[Item position entries]

start

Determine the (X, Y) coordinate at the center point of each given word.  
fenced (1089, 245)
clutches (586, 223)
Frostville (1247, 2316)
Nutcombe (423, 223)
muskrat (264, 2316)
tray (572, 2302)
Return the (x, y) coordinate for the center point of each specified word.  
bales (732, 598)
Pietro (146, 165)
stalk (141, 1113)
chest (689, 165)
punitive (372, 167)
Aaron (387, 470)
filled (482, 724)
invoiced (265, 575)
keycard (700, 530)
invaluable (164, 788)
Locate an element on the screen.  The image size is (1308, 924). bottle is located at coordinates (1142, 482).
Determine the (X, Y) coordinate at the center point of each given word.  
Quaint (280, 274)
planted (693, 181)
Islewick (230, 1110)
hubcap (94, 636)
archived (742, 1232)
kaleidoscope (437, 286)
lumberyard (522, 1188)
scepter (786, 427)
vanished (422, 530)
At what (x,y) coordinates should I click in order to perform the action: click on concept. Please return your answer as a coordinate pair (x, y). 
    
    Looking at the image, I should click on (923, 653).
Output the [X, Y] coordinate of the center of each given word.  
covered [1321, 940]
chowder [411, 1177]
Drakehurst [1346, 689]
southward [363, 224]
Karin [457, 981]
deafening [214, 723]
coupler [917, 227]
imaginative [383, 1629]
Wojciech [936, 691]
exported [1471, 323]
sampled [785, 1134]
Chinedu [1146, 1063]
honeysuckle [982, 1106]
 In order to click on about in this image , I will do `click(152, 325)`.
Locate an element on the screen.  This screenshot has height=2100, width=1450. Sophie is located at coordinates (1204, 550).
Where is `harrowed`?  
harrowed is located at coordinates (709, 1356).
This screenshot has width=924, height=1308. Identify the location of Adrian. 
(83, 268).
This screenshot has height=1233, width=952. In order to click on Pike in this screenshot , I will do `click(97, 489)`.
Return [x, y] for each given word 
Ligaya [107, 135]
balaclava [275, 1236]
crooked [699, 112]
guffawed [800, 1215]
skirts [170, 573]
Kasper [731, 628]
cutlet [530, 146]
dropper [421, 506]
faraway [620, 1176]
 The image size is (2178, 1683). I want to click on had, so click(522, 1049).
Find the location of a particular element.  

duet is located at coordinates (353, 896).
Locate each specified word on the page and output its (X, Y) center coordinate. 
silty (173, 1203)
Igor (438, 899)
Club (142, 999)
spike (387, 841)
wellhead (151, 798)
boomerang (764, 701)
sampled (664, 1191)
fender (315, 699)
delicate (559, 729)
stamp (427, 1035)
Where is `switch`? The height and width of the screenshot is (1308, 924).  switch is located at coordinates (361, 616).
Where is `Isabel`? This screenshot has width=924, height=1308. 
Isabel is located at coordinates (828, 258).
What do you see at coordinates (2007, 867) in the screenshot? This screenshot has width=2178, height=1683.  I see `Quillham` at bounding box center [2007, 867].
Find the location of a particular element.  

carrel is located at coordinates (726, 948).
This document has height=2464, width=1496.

end

Work to complete:
Rewrite all of the data above as a numbered list, one line per entry, and leave out the blank lines.

Exercise solution:
1. Determine the (X, Y) coordinate at the center point of each given word.  
2. fenced (1089, 245)
3. clutches (586, 223)
4. Frostville (1247, 2316)
5. Nutcombe (423, 223)
6. muskrat (264, 2316)
7. tray (572, 2302)
8. Return the (x, y) coordinate for the center point of each specified word.  
9. bales (732, 598)
10. Pietro (146, 165)
11. stalk (141, 1113)
12. chest (689, 165)
13. punitive (372, 167)
14. Aaron (387, 470)
15. filled (482, 724)
16. invoiced (265, 575)
17. keycard (700, 530)
18. invaluable (164, 788)
19. Locate an element on the screen.  The image size is (1308, 924). bottle is located at coordinates (1142, 482).
20. Determine the (X, Y) coordinate at the center point of each given word.  
21. Quaint (280, 274)
22. planted (693, 181)
23. Islewick (230, 1110)
24. hubcap (94, 636)
25. archived (742, 1232)
26. kaleidoscope (437, 286)
27. lumberyard (522, 1188)
28. scepter (786, 427)
29. vanished (422, 530)
30. At what (x,y) coordinates should I click in order to perform the action: click on concept. Please return your answer as a coordinate pair (x, y). 
31.     Looking at the image, I should click on (923, 653).
32. Output the [X, Y] coordinate of the center of each given word.  
33. covered [1321, 940]
34. chowder [411, 1177]
35. Drakehurst [1346, 689]
36. southward [363, 224]
37. Karin [457, 981]
38. deafening [214, 723]
39. coupler [917, 227]
40. imaginative [383, 1629]
41. Wojciech [936, 691]
42. exported [1471, 323]
43. sampled [785, 1134]
44. Chinedu [1146, 1063]
45. honeysuckle [982, 1106]
46.  In order to click on about in this image , I will do `click(152, 325)`.
47. Locate an element on the screen.  This screenshot has height=2100, width=1450. Sophie is located at coordinates (1204, 550).
48. Where is `harrowed`?  
49. harrowed is located at coordinates (709, 1356).
50. This screenshot has width=924, height=1308. Identify the location of Adrian. 
51. (83, 268).
52. This screenshot has height=1233, width=952. In order to click on Pike in this screenshot , I will do `click(97, 489)`.
53. Return [x, y] for each given word 
54. Ligaya [107, 135]
55. balaclava [275, 1236]
56. crooked [699, 112]
57. guffawed [800, 1215]
58. skirts [170, 573]
59. Kasper [731, 628]
60. cutlet [530, 146]
61. dropper [421, 506]
62. faraway [620, 1176]
63.  The image size is (2178, 1683). I want to click on had, so click(522, 1049).
64. Find the location of a particular element.  
65. duet is located at coordinates (353, 896).
66. Locate each specified word on the page and output its (X, Y) center coordinate. 
67. silty (173, 1203)
68. Igor (438, 899)
69. Club (142, 999)
70. spike (387, 841)
71. wellhead (151, 798)
72. boomerang (764, 701)
73. sampled (664, 1191)
74. fender (315, 699)
75. delicate (559, 729)
76. stamp (427, 1035)
77. Where is `switch`? The height and width of the screenshot is (1308, 924).  switch is located at coordinates (361, 616).
78. Where is `Isabel`? This screenshot has width=924, height=1308. 
79. Isabel is located at coordinates (828, 258).
80. What do you see at coordinates (2007, 867) in the screenshot? This screenshot has width=2178, height=1683.  I see `Quillham` at bounding box center [2007, 867].
81. Find the location of a particular element.  
82. carrel is located at coordinates (726, 948).
83. This document has height=2464, width=1496.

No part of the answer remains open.